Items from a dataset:
┄┄┄┄┄┄

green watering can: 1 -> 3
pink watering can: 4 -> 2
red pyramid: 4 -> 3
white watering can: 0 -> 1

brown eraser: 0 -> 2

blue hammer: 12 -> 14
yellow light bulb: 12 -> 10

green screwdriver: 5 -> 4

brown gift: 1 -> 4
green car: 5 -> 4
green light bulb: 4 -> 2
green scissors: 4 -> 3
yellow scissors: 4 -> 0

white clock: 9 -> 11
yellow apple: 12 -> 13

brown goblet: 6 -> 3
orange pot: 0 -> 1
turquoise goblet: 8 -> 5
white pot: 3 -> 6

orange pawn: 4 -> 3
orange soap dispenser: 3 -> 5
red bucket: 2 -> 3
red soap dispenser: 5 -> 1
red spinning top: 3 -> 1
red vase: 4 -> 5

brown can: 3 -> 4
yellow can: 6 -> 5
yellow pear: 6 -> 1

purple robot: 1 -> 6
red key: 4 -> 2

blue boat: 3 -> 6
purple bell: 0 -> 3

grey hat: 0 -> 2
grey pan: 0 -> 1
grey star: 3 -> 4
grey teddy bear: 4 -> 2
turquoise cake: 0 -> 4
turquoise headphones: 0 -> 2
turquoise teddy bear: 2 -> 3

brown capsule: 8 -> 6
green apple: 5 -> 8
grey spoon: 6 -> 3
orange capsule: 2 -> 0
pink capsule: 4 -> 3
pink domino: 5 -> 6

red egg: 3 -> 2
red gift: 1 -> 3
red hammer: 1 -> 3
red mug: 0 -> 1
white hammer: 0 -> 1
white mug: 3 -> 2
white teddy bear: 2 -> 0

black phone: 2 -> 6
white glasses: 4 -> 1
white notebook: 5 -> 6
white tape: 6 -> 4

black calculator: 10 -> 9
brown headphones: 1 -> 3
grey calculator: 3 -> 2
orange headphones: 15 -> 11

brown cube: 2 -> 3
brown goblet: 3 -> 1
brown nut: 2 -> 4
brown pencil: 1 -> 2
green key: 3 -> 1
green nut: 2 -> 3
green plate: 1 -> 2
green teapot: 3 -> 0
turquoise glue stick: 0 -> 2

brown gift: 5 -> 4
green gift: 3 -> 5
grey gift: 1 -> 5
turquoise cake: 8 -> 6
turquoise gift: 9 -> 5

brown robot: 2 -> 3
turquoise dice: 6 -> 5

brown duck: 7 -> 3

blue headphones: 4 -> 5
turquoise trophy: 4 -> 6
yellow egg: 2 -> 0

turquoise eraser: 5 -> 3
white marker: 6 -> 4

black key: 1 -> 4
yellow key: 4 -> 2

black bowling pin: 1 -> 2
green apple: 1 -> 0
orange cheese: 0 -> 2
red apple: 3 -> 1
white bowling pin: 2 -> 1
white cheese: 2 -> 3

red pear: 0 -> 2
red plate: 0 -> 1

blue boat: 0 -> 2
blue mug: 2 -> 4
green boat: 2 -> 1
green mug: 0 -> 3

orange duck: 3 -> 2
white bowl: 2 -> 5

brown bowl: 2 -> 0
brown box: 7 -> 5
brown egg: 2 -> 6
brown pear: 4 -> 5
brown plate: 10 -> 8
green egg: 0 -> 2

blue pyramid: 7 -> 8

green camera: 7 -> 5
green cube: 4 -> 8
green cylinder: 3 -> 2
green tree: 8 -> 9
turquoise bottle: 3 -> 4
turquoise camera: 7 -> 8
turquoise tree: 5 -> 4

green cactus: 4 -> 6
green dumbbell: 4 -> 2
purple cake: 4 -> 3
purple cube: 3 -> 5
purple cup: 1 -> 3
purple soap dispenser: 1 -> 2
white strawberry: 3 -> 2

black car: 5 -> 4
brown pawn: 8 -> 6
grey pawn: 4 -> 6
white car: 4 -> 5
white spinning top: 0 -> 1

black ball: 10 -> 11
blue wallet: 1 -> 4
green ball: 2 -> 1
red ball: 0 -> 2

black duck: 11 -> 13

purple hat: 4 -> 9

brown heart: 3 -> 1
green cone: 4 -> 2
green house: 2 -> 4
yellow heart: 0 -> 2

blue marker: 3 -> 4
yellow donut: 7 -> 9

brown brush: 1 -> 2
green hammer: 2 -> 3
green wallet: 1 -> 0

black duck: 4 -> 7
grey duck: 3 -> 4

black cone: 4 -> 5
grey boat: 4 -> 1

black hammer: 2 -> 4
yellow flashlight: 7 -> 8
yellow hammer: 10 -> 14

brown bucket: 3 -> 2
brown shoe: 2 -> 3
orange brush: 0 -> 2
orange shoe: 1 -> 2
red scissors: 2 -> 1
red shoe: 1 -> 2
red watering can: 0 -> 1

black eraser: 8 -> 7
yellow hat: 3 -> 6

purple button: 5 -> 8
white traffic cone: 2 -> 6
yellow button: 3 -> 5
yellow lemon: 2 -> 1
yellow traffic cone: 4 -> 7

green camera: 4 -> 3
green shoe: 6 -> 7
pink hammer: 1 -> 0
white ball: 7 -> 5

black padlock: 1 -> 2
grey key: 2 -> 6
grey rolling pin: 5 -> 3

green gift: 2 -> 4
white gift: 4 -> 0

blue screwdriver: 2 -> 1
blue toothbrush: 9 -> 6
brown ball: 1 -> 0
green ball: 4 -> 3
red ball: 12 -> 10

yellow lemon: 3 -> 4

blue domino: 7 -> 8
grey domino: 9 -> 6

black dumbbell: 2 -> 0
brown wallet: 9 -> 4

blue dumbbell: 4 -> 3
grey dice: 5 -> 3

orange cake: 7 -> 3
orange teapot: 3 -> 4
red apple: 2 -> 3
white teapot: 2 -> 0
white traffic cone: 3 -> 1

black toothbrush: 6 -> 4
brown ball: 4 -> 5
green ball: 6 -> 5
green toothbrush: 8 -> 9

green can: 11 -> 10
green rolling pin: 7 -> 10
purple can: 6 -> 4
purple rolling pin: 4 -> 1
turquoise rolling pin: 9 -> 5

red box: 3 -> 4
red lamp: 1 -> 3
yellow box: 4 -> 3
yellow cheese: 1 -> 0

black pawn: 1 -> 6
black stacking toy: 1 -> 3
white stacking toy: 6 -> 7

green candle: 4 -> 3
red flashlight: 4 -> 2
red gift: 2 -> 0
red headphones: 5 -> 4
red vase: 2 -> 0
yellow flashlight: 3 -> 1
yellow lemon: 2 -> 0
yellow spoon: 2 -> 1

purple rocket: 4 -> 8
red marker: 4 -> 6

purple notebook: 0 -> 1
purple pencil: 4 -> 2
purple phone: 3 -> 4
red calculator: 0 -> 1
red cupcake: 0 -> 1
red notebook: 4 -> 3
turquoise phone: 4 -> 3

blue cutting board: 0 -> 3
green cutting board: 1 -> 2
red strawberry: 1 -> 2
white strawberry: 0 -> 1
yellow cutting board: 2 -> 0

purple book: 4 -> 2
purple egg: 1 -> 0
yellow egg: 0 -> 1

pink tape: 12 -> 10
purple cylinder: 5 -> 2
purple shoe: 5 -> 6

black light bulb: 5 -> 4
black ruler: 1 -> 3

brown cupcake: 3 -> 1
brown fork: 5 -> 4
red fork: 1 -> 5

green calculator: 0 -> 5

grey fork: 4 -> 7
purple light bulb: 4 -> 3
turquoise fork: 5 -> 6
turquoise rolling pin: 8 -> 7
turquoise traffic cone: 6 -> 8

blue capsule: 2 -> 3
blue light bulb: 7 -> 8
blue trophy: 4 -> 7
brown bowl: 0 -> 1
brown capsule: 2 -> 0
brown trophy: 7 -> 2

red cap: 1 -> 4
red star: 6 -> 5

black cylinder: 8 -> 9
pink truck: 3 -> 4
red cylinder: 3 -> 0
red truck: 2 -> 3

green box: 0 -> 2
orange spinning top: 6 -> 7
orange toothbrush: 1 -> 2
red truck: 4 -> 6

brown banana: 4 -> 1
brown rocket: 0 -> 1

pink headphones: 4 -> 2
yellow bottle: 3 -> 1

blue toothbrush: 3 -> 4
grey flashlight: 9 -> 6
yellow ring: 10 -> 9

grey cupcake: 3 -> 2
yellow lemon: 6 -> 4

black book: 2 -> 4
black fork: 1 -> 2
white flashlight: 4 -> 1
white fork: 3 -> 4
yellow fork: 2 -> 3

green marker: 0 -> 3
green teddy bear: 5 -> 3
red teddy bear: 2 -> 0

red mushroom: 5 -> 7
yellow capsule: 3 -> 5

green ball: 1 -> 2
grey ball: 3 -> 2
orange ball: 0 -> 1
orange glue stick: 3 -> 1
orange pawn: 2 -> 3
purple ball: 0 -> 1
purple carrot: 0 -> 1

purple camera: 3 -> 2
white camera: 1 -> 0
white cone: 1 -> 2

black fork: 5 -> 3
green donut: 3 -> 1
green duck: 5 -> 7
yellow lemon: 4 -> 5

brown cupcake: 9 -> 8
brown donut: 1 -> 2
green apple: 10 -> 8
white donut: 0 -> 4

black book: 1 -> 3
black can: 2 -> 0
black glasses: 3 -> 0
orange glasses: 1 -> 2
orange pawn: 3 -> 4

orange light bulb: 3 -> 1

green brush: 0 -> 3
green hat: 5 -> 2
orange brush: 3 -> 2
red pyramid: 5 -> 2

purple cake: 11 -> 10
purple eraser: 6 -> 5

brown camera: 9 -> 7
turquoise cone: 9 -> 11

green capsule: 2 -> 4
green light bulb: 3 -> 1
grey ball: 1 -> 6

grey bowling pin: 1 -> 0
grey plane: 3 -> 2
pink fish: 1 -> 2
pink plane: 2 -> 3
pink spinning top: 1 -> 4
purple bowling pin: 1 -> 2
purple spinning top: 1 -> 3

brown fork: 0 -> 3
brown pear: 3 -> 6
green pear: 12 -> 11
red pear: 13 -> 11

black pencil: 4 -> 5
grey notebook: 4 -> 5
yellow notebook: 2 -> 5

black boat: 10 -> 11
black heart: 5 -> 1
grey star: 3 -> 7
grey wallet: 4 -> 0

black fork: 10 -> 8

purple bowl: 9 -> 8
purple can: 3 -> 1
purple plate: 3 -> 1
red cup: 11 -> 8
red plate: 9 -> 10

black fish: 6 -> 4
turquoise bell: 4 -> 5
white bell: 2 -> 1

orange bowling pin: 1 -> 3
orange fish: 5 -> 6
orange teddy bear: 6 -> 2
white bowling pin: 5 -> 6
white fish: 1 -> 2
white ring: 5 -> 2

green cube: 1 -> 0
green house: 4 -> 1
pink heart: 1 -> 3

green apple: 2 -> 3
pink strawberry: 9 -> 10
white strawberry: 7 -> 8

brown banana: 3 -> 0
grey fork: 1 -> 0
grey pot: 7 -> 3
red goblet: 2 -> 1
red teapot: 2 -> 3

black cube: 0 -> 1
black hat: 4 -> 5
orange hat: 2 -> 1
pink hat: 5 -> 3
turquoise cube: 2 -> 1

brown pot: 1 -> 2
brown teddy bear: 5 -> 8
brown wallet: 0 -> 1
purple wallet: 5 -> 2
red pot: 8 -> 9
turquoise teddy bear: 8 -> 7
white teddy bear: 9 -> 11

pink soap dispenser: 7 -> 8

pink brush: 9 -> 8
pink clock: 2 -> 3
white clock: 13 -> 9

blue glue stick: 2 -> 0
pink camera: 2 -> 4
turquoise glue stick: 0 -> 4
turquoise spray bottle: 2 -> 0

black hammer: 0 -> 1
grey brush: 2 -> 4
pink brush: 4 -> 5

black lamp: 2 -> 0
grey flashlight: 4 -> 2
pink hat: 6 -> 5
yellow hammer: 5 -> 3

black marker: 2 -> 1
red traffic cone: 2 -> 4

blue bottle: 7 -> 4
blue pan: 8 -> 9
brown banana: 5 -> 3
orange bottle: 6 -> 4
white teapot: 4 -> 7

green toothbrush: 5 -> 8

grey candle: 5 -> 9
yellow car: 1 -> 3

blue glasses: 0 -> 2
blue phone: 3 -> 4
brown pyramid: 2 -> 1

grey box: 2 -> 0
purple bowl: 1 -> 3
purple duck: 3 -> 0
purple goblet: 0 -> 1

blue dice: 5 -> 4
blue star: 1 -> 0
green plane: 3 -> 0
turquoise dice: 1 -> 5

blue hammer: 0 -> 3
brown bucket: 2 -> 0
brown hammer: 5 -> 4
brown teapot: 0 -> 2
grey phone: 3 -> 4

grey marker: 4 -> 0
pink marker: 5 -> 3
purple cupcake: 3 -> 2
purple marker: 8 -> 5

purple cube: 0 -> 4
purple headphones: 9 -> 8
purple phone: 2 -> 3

┄┄┄┄┄┄

## [DESCRIPTION OF THE TASK]
Both end lines included, restate word for word the lines above from the line with "grey ball: 3 -> 2" to the line with "grey bowling pin: 1 -> 0", and nothing else.

## [WRITTEN ANSWER]
grey ball: 3 -> 2
orange ball: 0 -> 1
orange glue stick: 3 -> 1
orange pawn: 2 -> 3
purple ball: 0 -> 1
purple carrot: 0 -> 1

purple camera: 3 -> 2
white camera: 1 -> 0
white cone: 1 -> 2

black fork: 5 -> 3
green donut: 3 -> 1
green duck: 5 -> 7
yellow lemon: 4 -> 5

brown cupcake: 9 -> 8
brown donut: 1 -> 2
green apple: 10 -> 8
white donut: 0 -> 4

black book: 1 -> 3
black can: 2 -> 0
black glasses: 3 -> 0
orange glasses: 1 -> 2
orange pawn: 3 -> 4

orange light bulb: 3 -> 1

green brush: 0 -> 3
green hat: 5 -> 2
orange brush: 3 -> 2
red pyramid: 5 -> 2

purple cake: 11 -> 10
purple eraser: 6 -> 5

brown camera: 9 -> 7
turquoise cone: 9 -> 11

green capsule: 2 -> 4
green light bulb: 3 -> 1
grey ball: 1 -> 6

grey bowling pin: 1 -> 0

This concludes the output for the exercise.